• **Input for this task**:
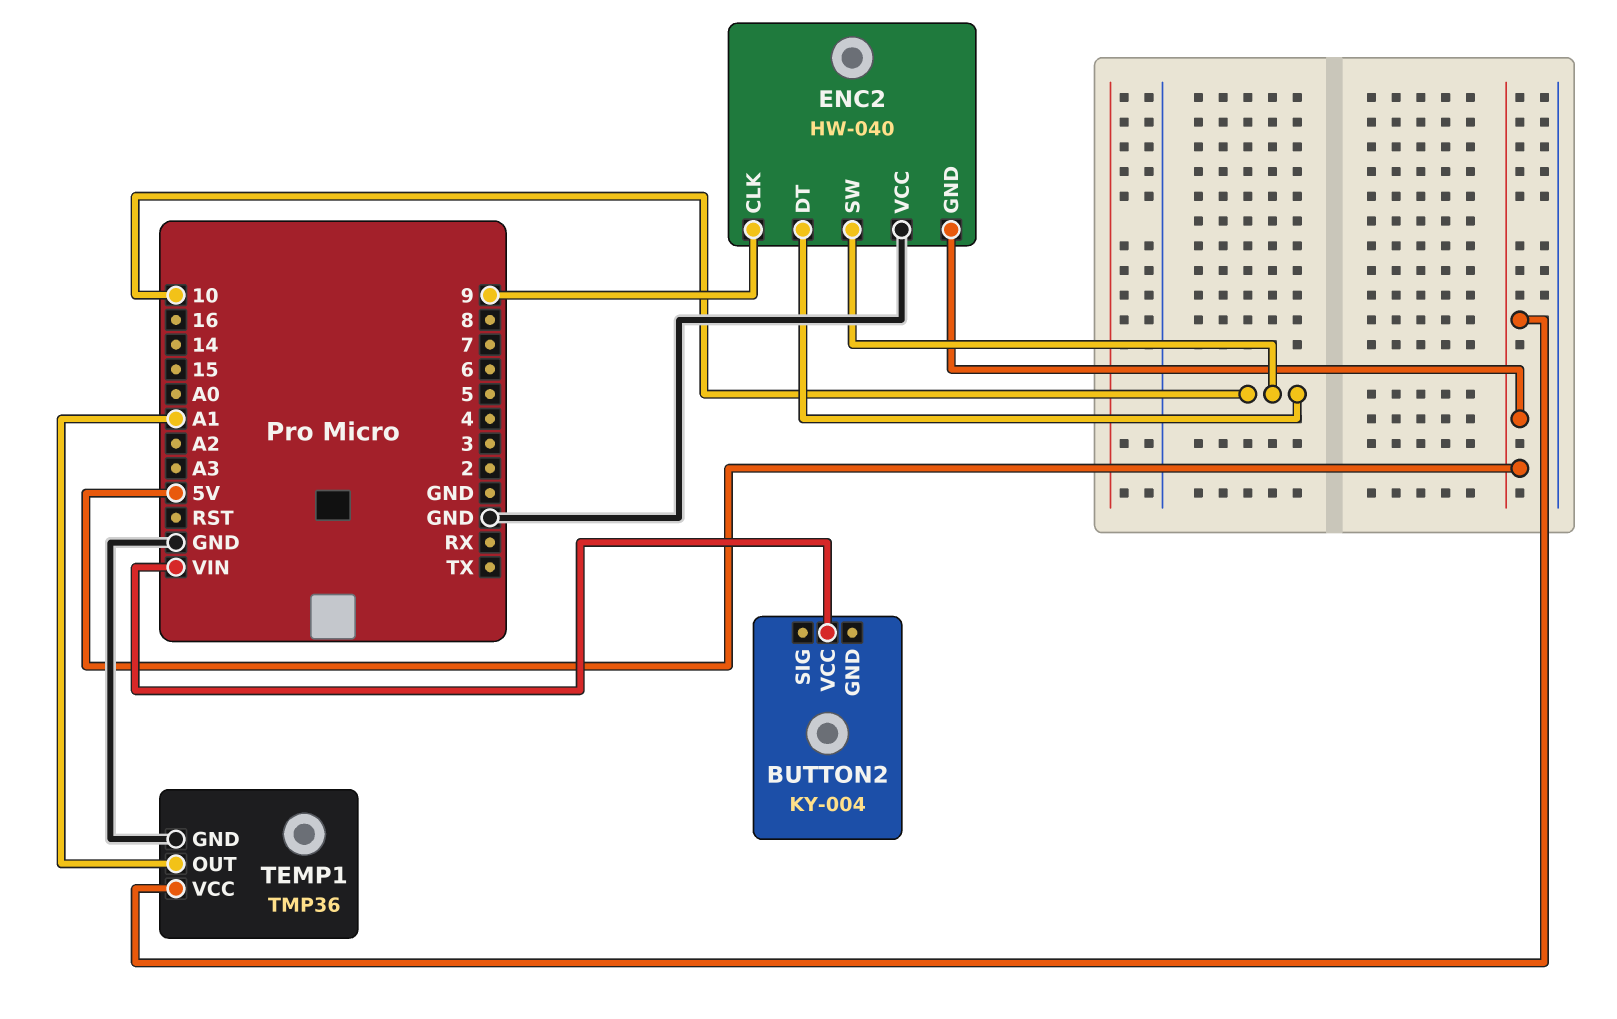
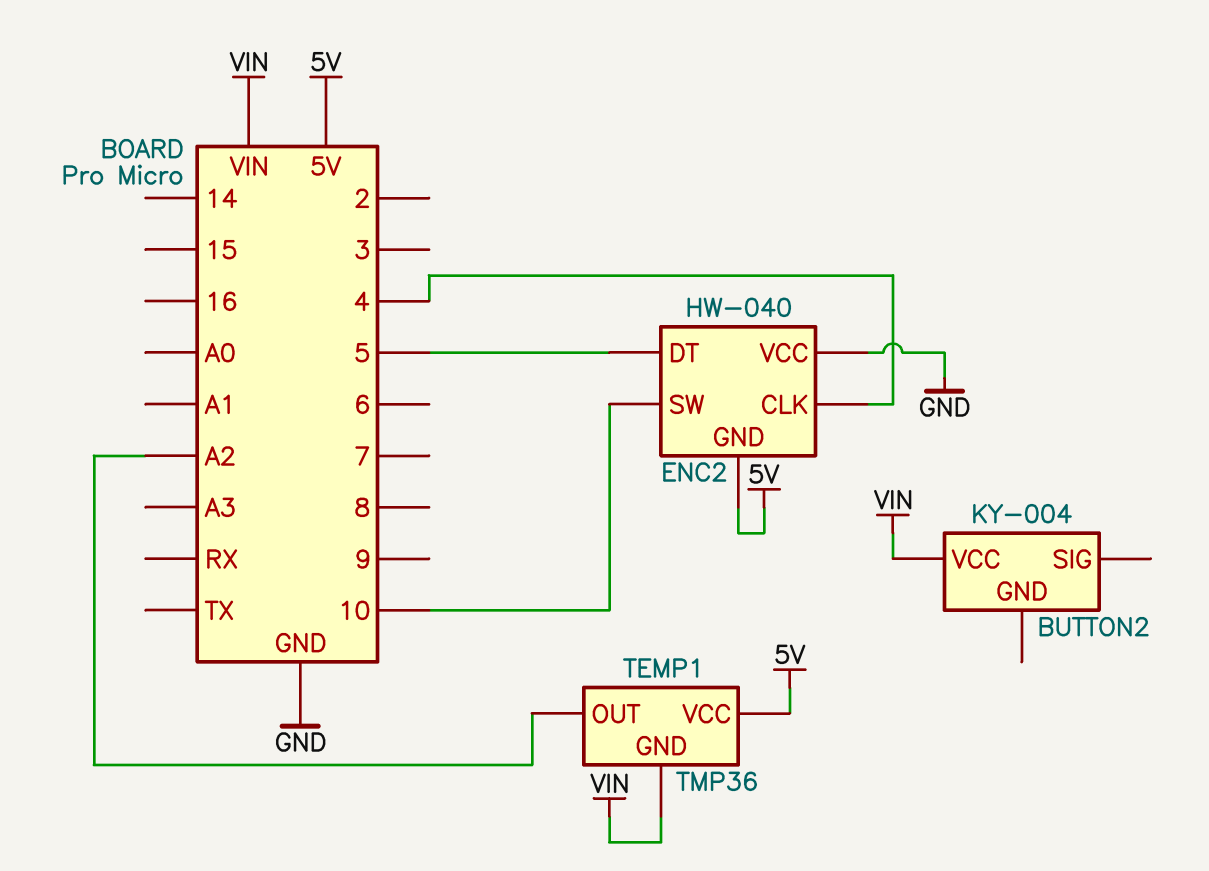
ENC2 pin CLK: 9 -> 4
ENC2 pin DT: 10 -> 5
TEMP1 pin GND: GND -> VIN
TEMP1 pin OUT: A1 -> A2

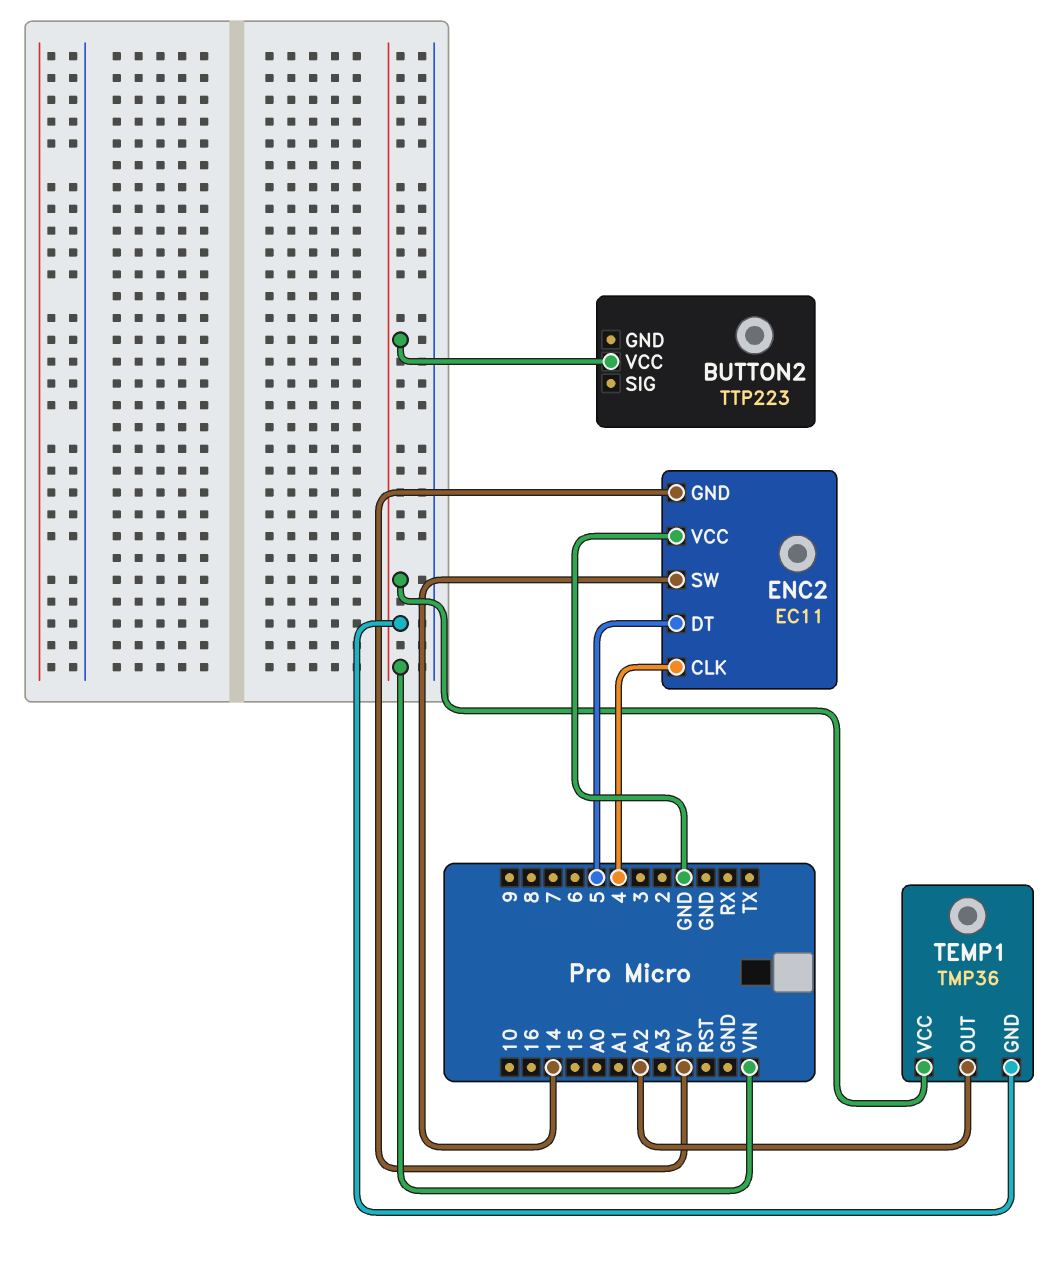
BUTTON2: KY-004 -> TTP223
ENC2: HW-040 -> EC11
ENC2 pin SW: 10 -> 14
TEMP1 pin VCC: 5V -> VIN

• **What is needed**: Set the pictures aside and reproduce the data above exactly.

• **Result of the task**:
ENC2 pin CLK: 9 -> 4
ENC2 pin DT: 10 -> 5
TEMP1 pin GND: GND -> VIN
TEMP1 pin OUT: A1 -> A2

BUTTON2: KY-004 -> TTP223
ENC2: HW-040 -> EC11
ENC2 pin SW: 10 -> 14
TEMP1 pin VCC: 5V -> VIN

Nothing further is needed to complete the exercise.